- _YOUR OBJECTIVE_:
Copy word for word, please, the lines of the entries below running from the one containing "tan brick A7:C7" to the one containing "cyan brick E6:F6", both ends included.

- _RECORDS SUPPLIED_:
+++
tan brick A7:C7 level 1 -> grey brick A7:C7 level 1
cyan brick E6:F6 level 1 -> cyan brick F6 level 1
+++
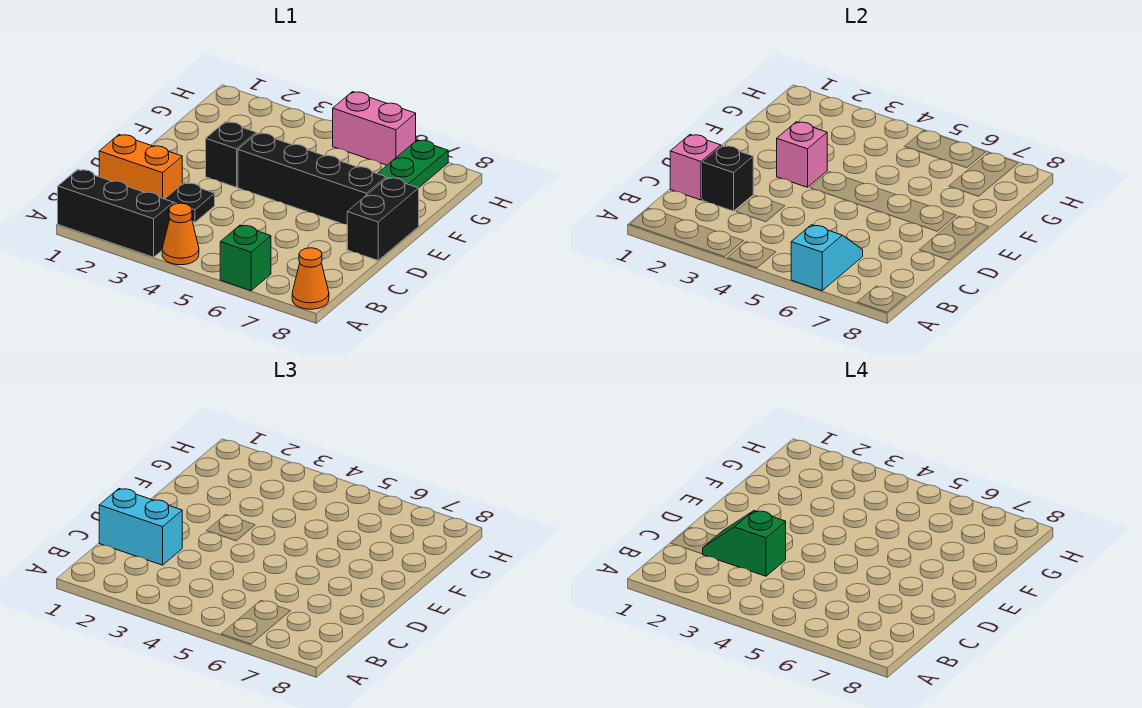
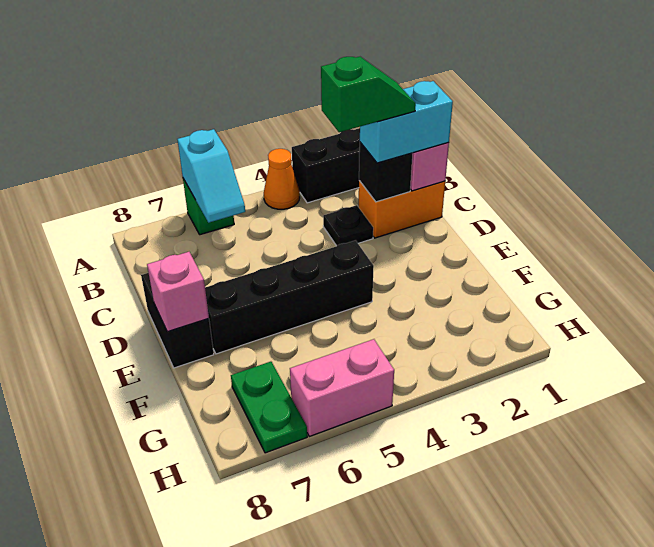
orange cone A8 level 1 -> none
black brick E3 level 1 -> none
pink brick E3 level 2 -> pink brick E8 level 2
+++
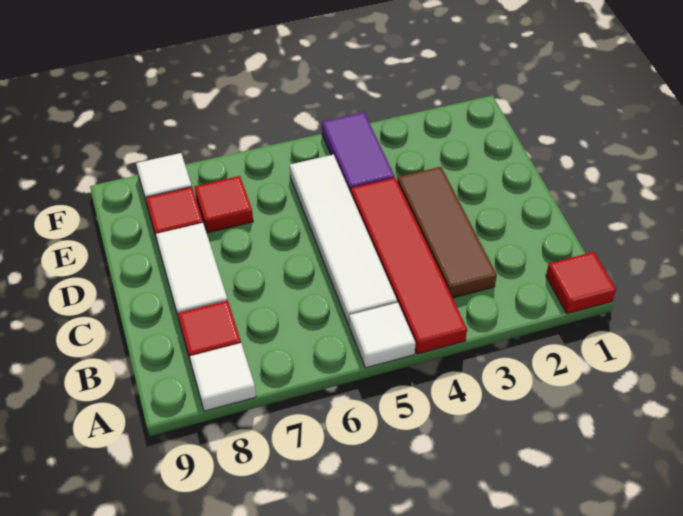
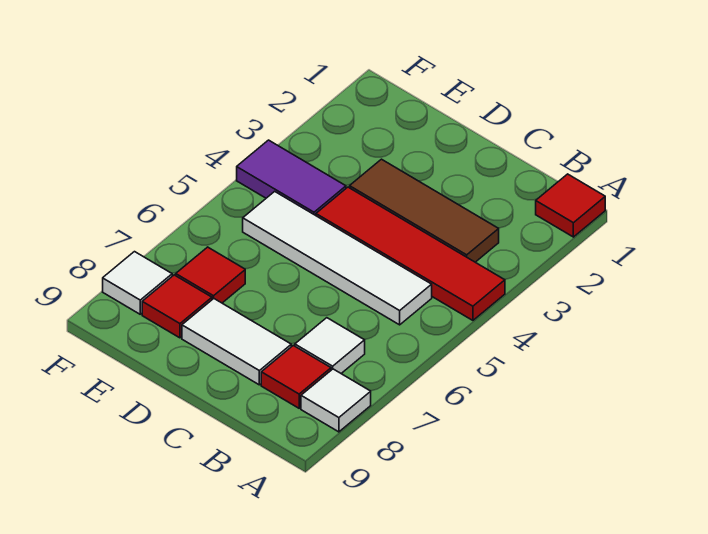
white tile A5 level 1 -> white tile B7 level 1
+++
- _RESULT FOR THIS TASK_:
tan brick A7:C7 level 1 -> grey brick A7:C7 level 1
cyan brick E6:F6 level 1 -> cyan brick F6 level 1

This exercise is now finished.